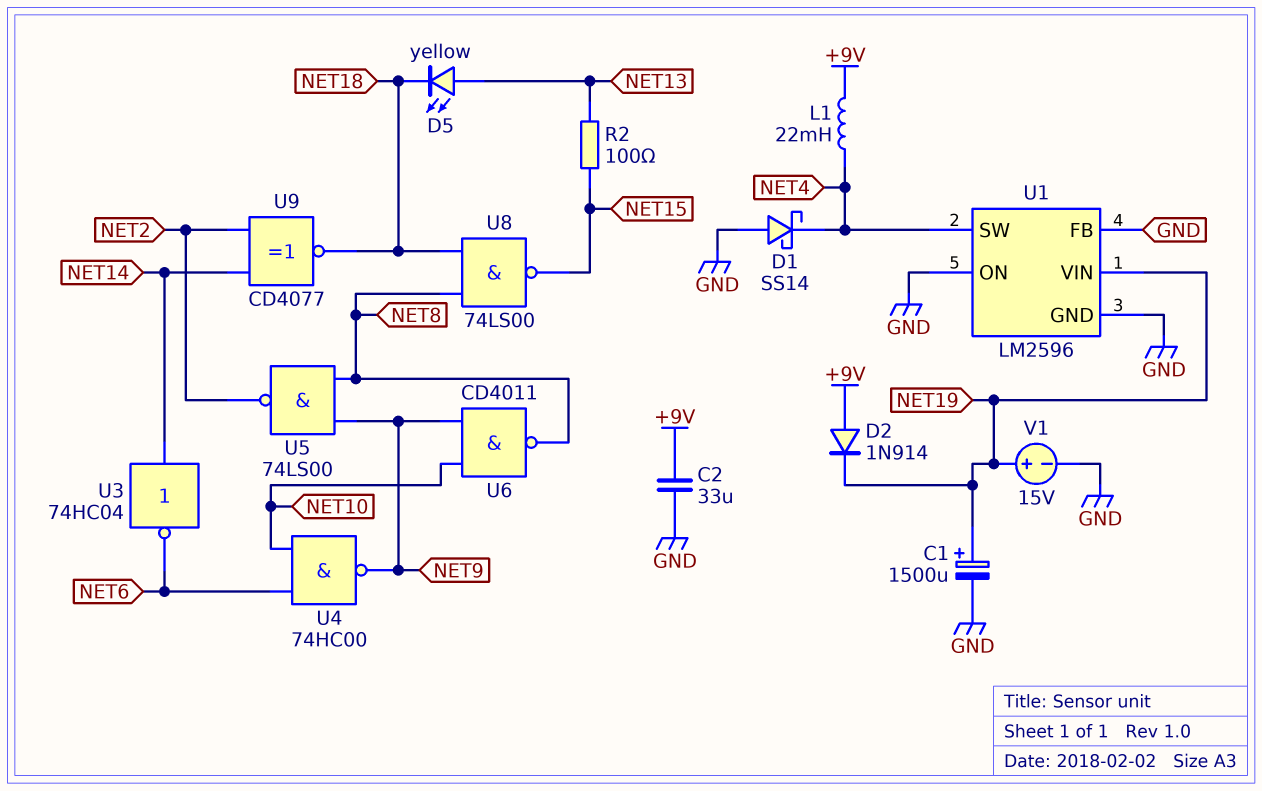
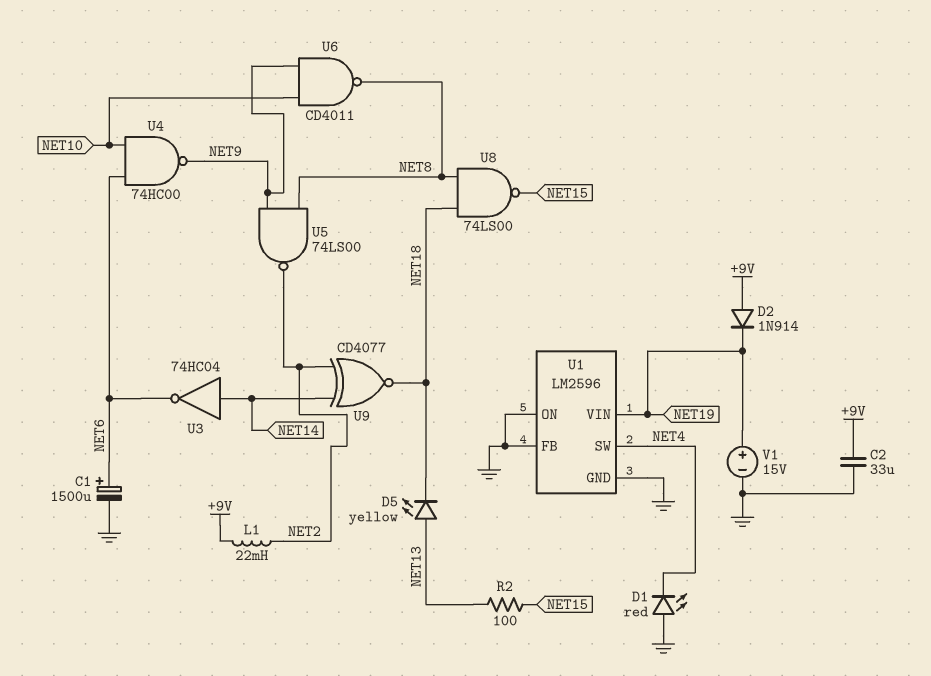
C1: 1500uF (plus NET19, minus GND) -> 1500uF (plus NET6, minus GND)
D1: schottky SS14 (A GND, K NET4) -> LED red (A GND, K NET4)
L1: 22mH (+9V, NET4) -> 22mH (+9V, NET2)

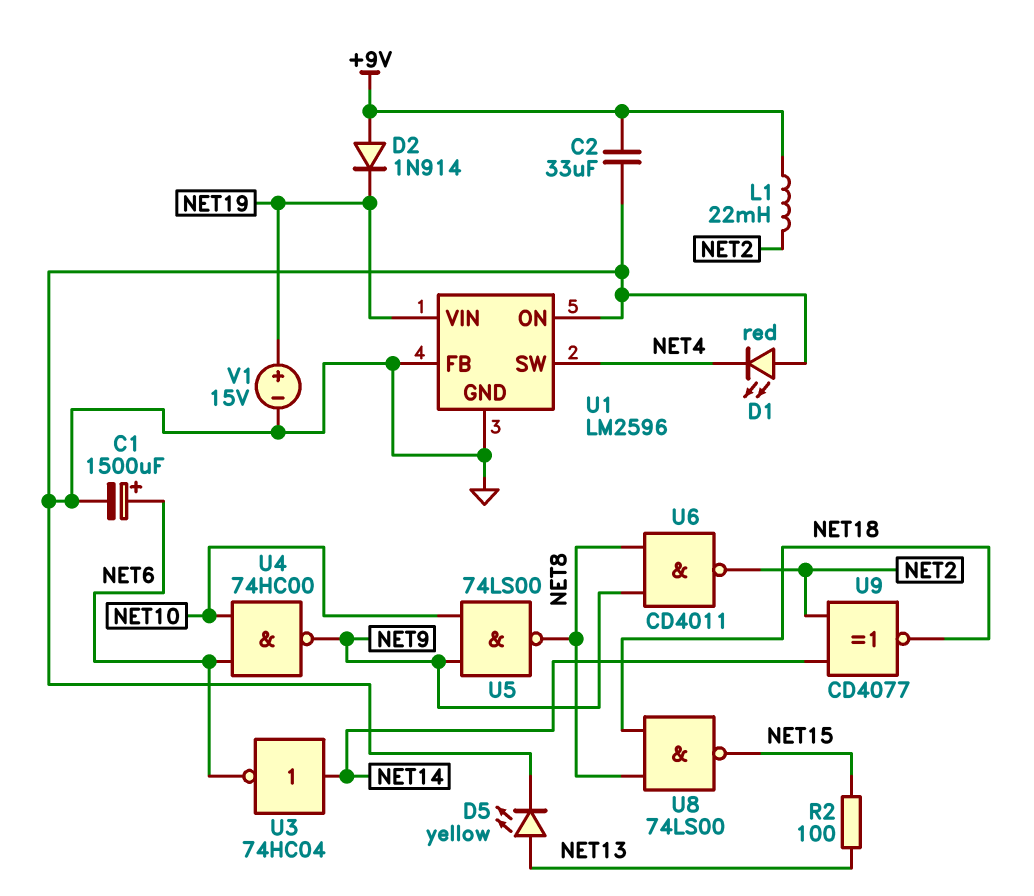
D5: LED yellow (A NET13, K NET18) -> LED yellow (A NET13, K GND)
U5: NAND 74LS00 (in NET8, in NET9, out NET2) -> NAND 74LS00 (in NET9, in NET10, out NET8)
U6: NAND CD4011 (in NET9, in NET10, out NET8) -> NAND CD4011 (in NET8, in NET9, out NET2)

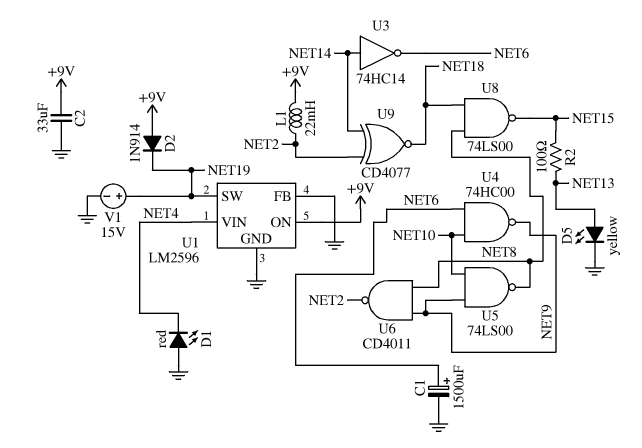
U1 pin ON: GND -> +9V
U1 pin SW: NET4 -> NET19
U1 pin VIN: NET19 -> NET4
U3: NOT 74HC04 (in NET14, out NET6) -> NOT 74HC14 (in NET14, out NET6)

======

§ **EXERCISE**: What you output must be exactly the lines from the line with "U5: NAND 74LS00" through the last line of the listing, pictures excluded.

§ **ANSWER TO THIS PROBLEM**:
U5: NAND 74LS00 (in NET8, in NET9, out NET2) -> NAND 74LS00 (in NET9, in NET10, out NET8)
U6: NAND CD4011 (in NET9, in NET10, out NET8) -> NAND CD4011 (in NET8, in NET9, out NET2)

U1 pin ON: GND -> +9V
U1 pin SW: NET4 -> NET19
U1 pin VIN: NET19 -> NET4
U3: NOT 74HC04 (in NET14, out NET6) -> NOT 74HC14 (in NET14, out NET6)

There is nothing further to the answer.